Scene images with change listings
··········
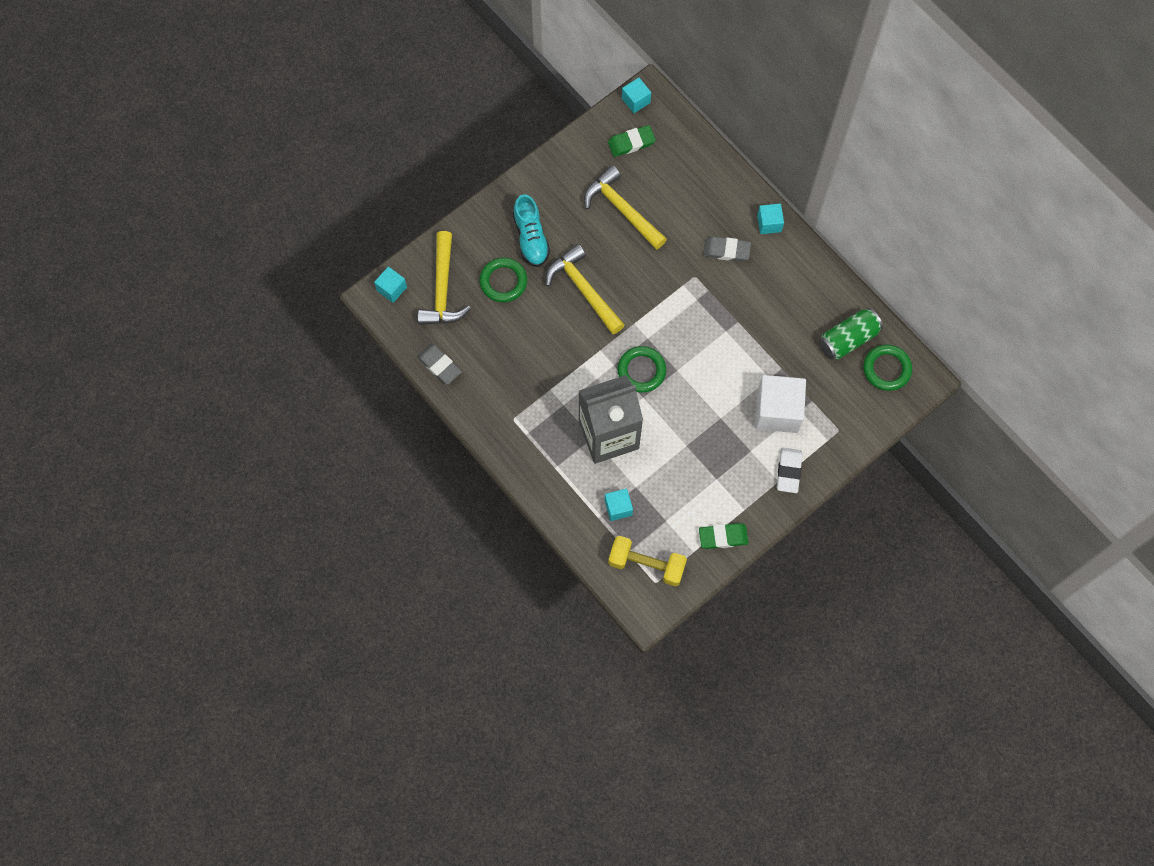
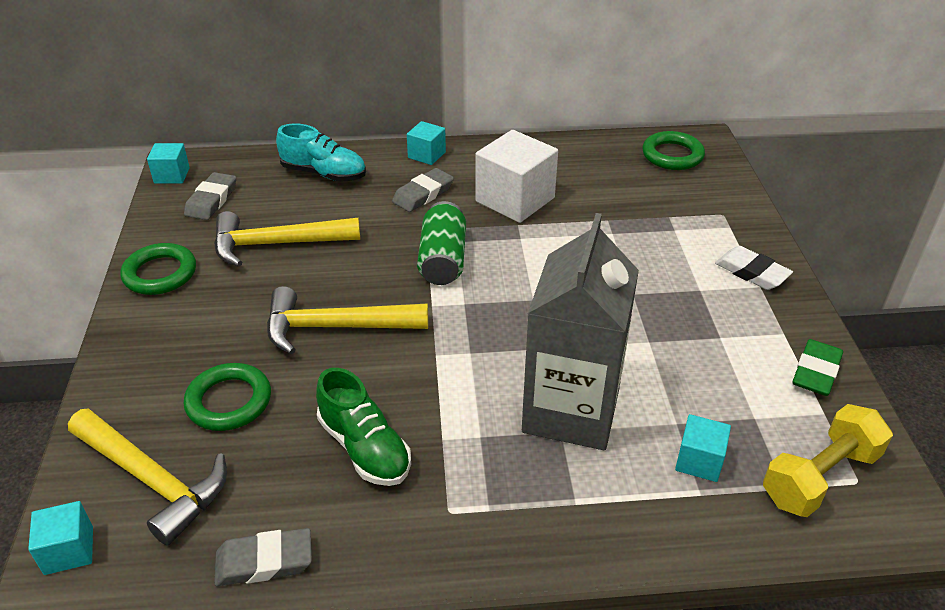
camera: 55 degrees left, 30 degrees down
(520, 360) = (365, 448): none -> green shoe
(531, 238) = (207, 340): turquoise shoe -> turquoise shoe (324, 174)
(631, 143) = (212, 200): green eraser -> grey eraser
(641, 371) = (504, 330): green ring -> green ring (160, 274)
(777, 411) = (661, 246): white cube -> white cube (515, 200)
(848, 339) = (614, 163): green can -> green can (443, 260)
··········
▶ [Your goal]:
After locating the line with "(631, 143) = (212, 200): green", output that line and every later one exactly, through the end of the entries above.

▶ [Exercise solution]:
(631, 143) = (212, 200): green eraser -> grey eraser
(641, 371) = (504, 330): green ring -> green ring (160, 274)
(777, 411) = (661, 246): white cube -> white cube (515, 200)
(848, 339) = (614, 163): green can -> green can (443, 260)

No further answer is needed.